◆ **DATA**
____________

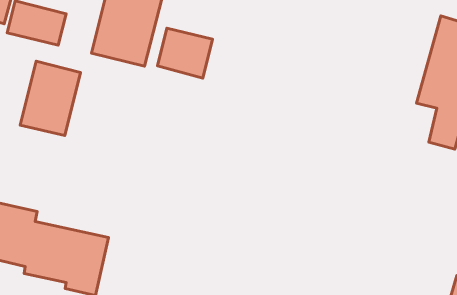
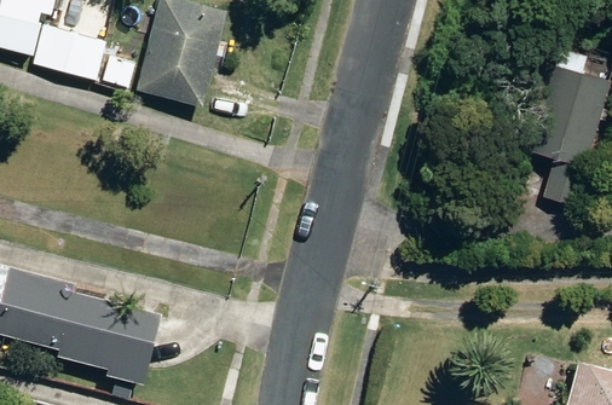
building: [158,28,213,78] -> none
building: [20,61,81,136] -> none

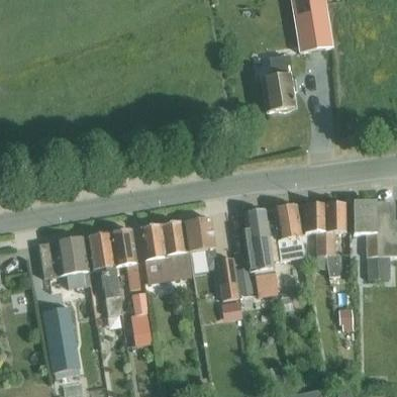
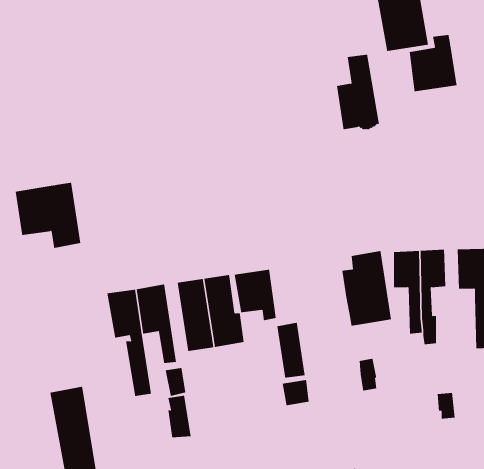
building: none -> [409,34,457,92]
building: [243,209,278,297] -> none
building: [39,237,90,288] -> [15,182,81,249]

____________

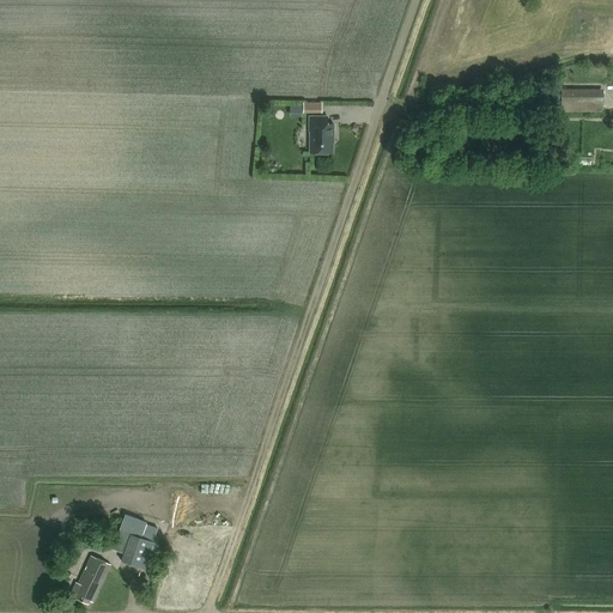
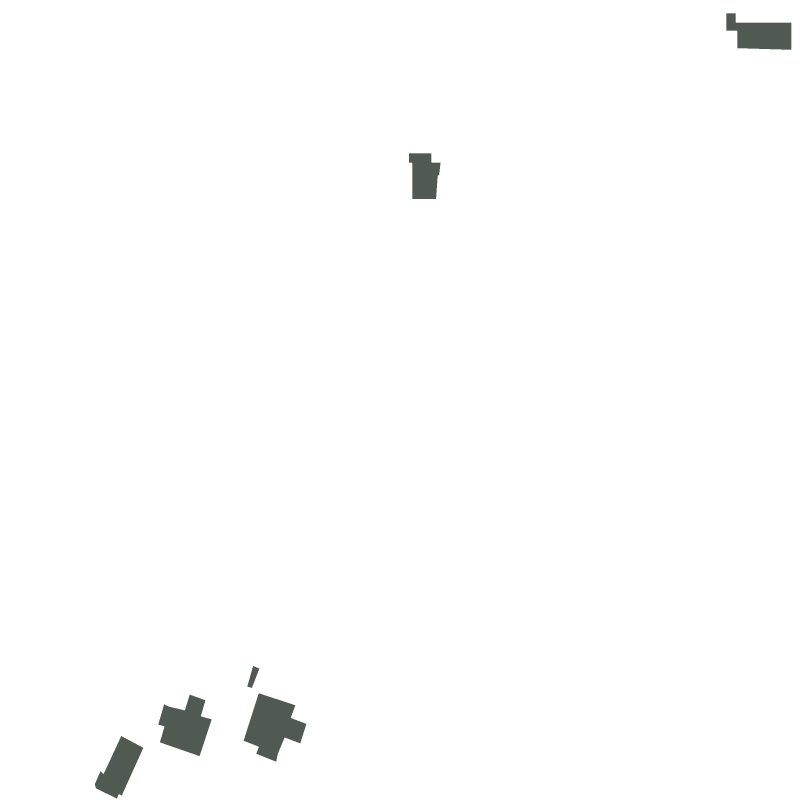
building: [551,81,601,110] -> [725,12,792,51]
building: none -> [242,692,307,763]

____________

◆ **REQUIREMENT**
Reproduce, word for word and in full, only the lines above that start at the line with "building: [243,209,278,297] -> none" and run through the line with "building: [39,237,90,288] -> [15,182,81,249]", both ends included.

◆ **REPLY**
building: [243,209,278,297] -> none
building: [39,237,90,288] -> [15,182,81,249]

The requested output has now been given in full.